** MATERIAL TO PROCESS **
*** Block opens ***
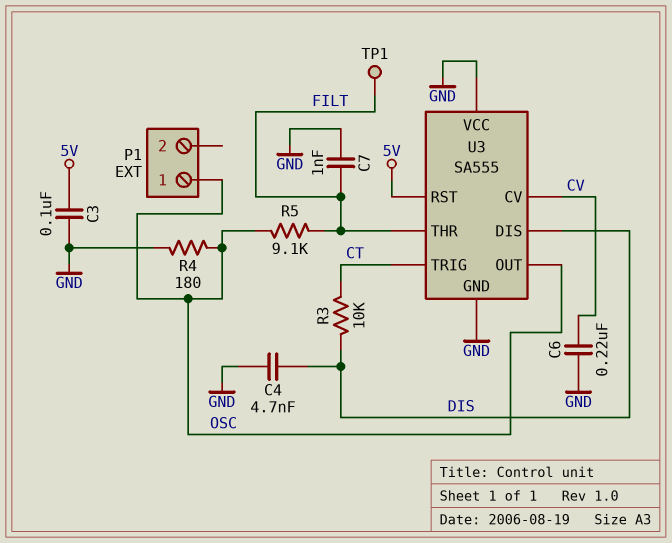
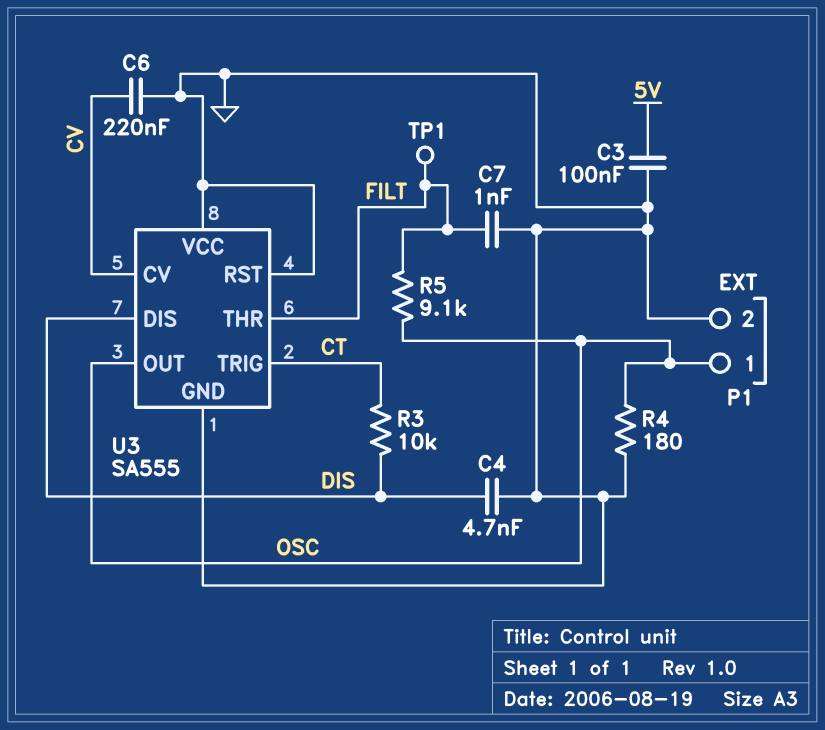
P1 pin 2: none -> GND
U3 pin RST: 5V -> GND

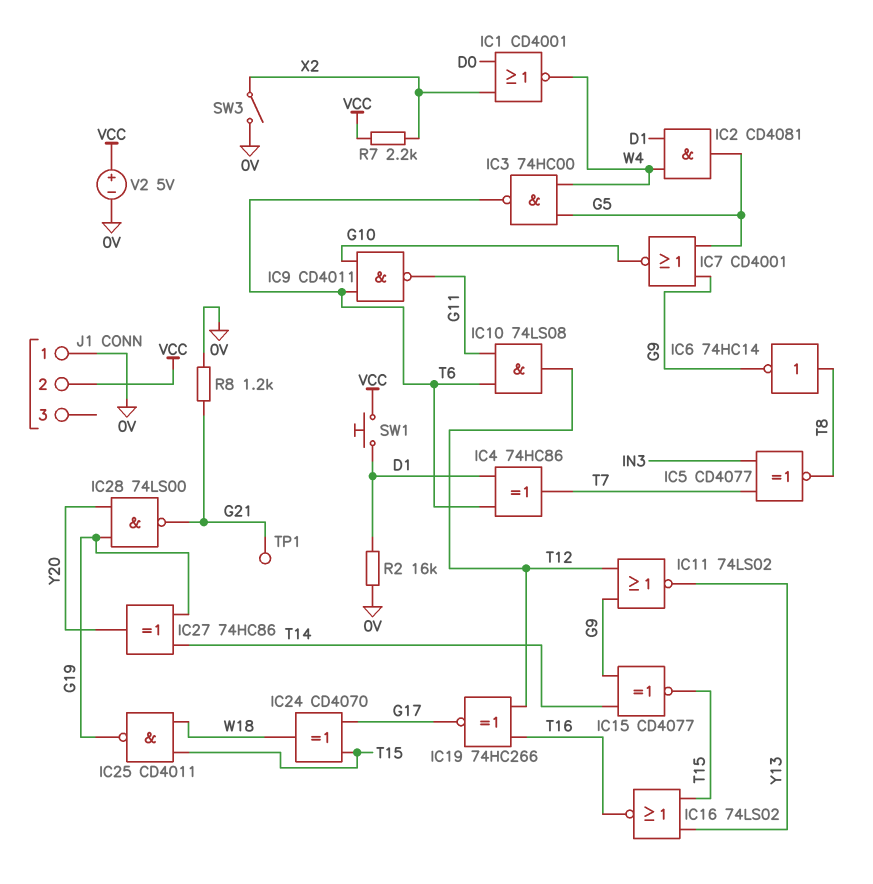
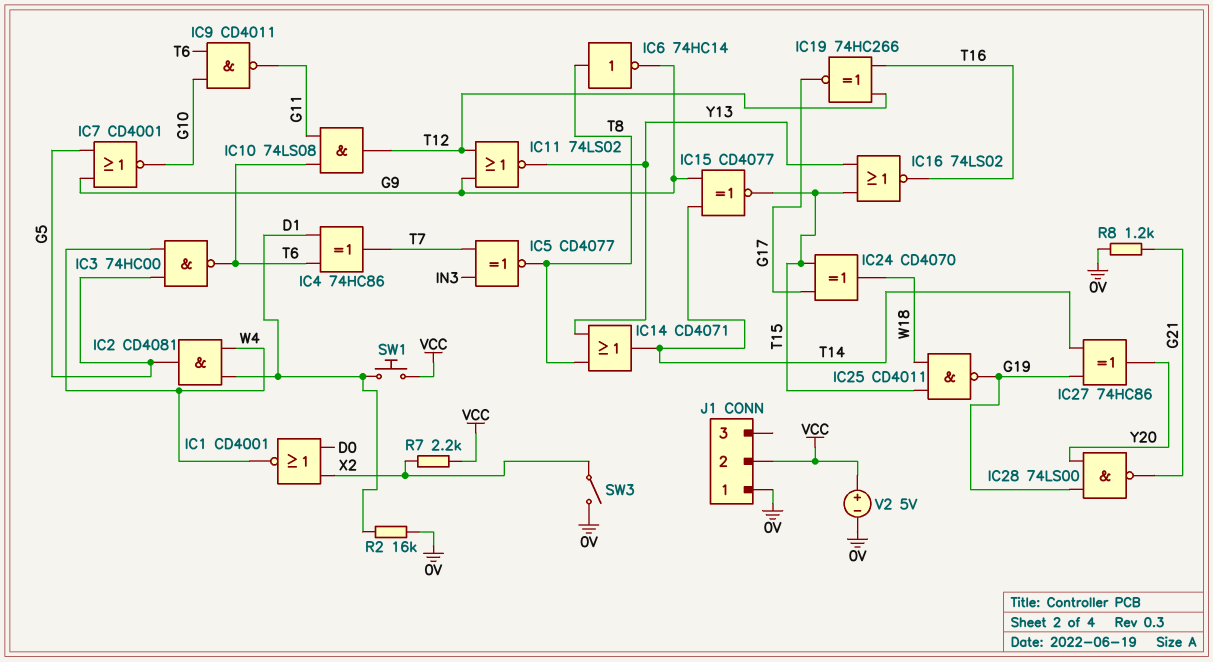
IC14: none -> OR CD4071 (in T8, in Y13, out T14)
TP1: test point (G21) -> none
*** Block closes ***
*** Block opens ***
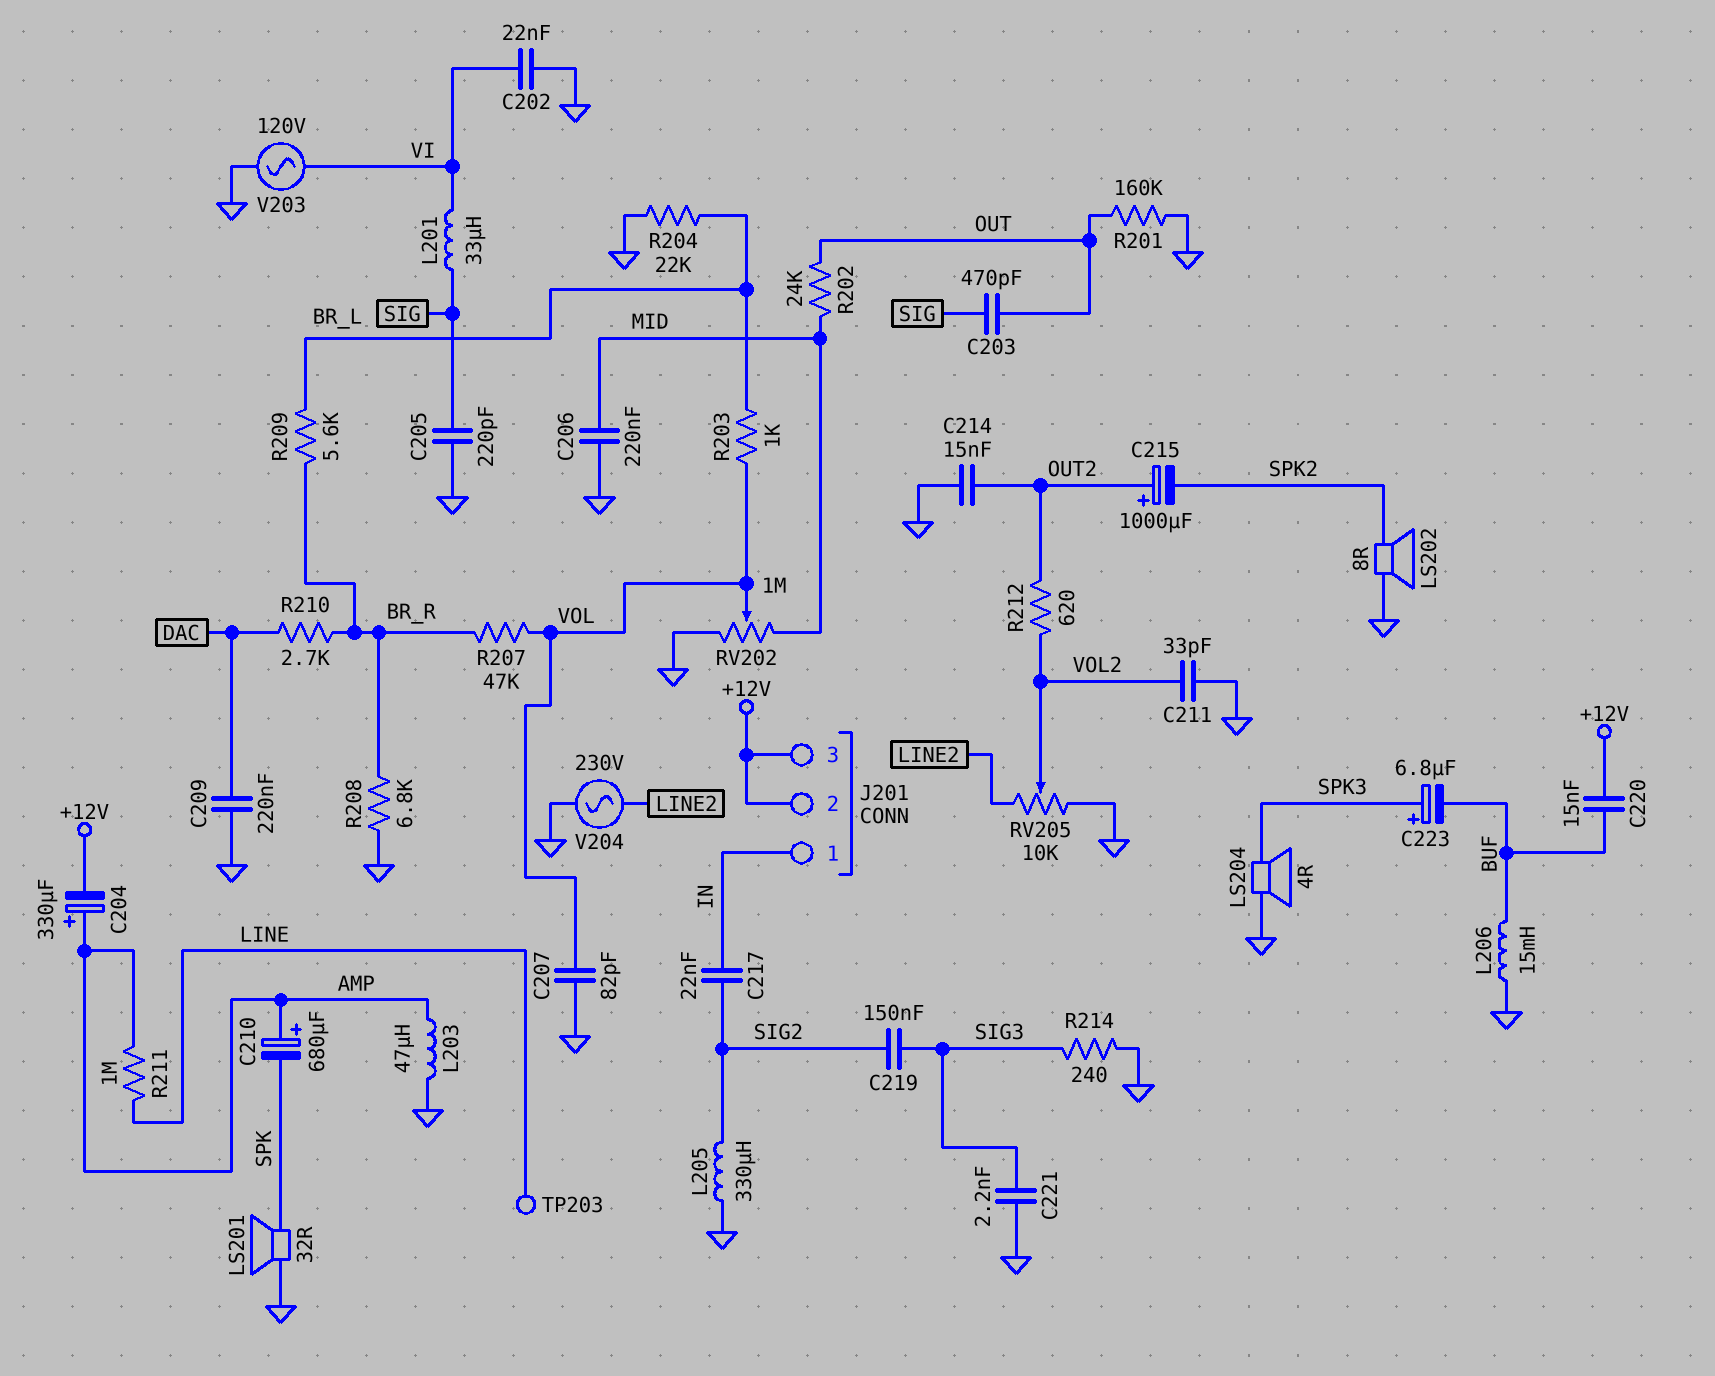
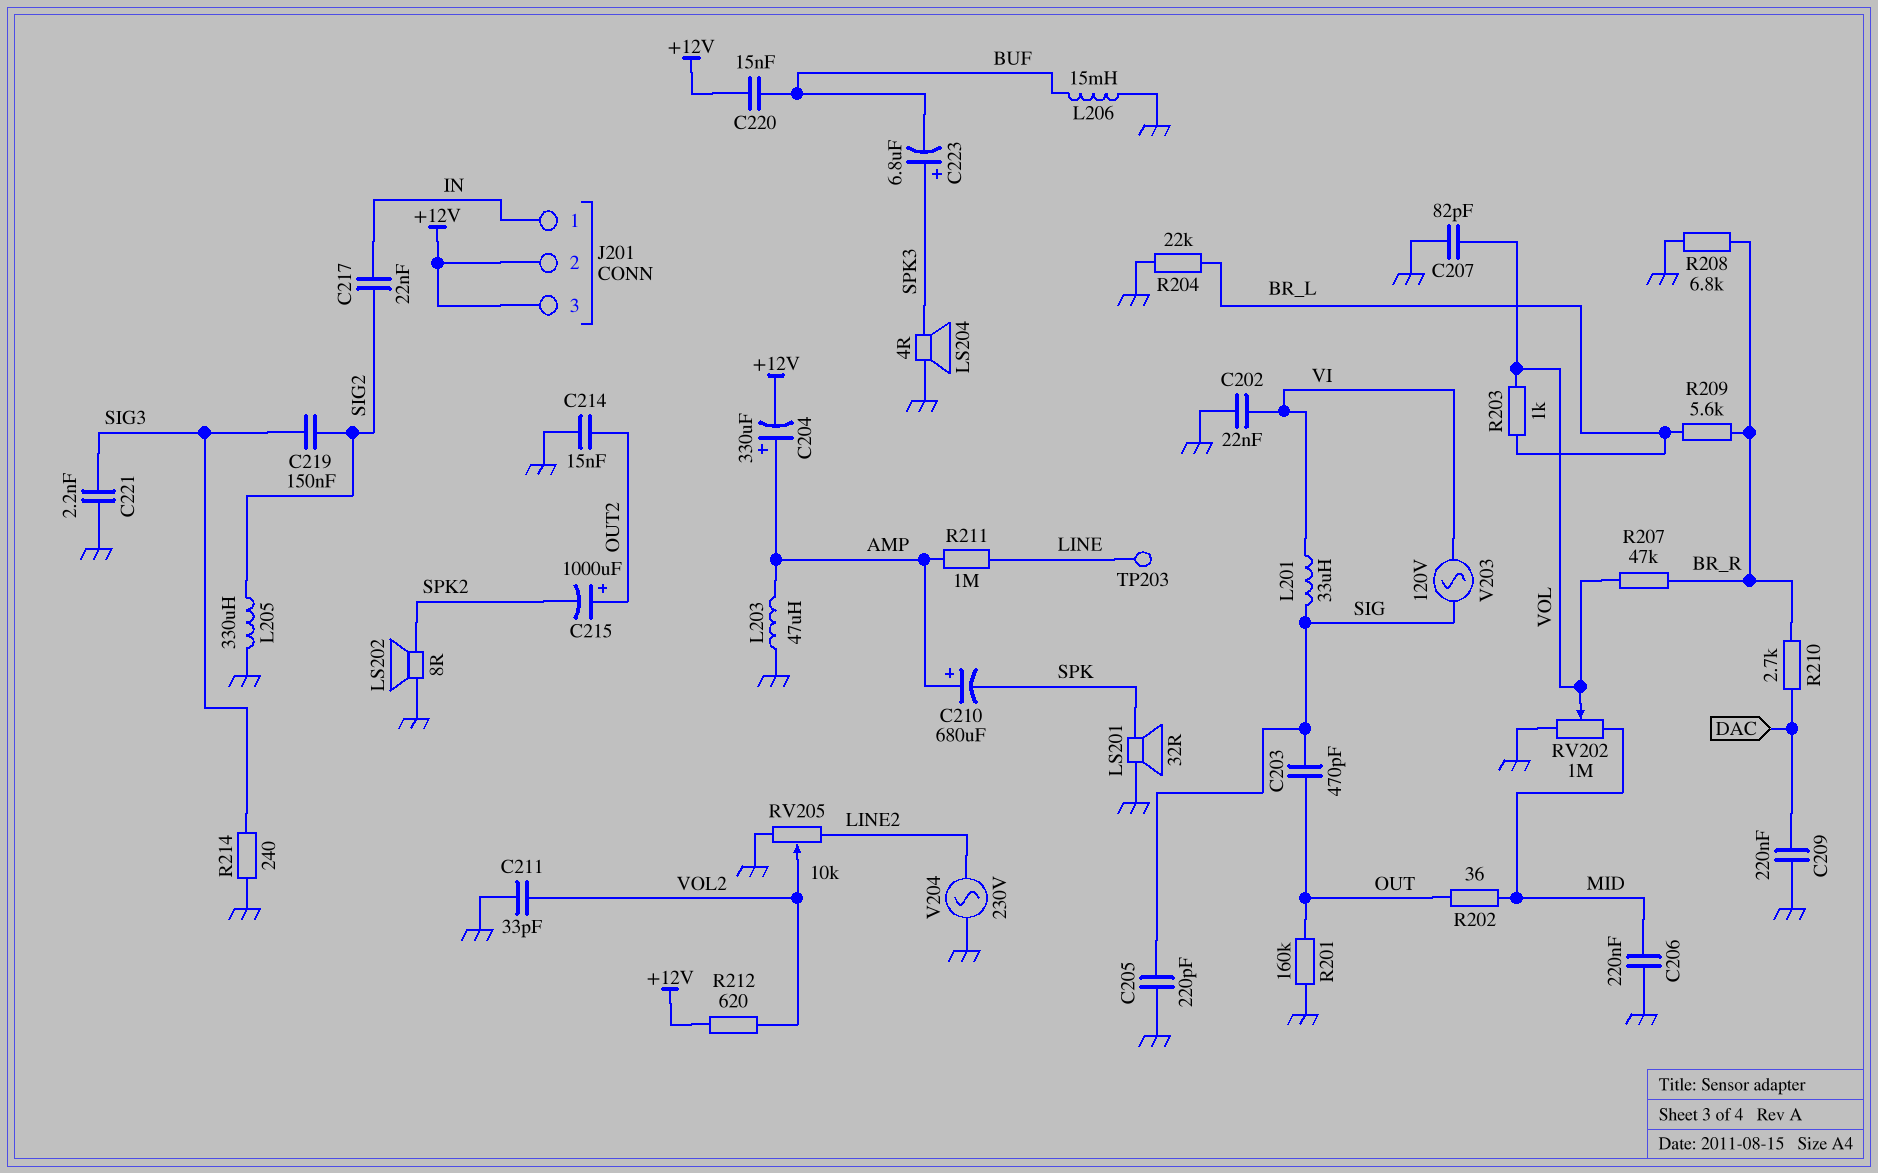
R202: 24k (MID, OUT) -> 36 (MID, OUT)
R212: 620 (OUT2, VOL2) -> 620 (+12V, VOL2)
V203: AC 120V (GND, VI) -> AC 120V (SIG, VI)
*** Block closes ***
*** Block opens ***
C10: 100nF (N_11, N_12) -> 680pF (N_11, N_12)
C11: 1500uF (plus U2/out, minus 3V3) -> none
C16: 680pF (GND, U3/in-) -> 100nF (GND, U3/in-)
*** Block closes ***
Above are the entries. Copy exactly the part that opens with the line containing "C10: 100nF (N_11, N_12) -> 680pF (N_11, N_12)" and closes with the line containing "C16: 680pF (GND, U3/in-)", and no more.

** EXERCISE RESULT **
C10: 100nF (N_11, N_12) -> 680pF (N_11, N_12)
C11: 1500uF (plus U2/out, minus 3V3) -> none
C16: 680pF (GND, U3/in-) -> 100nF (GND, U3/in-)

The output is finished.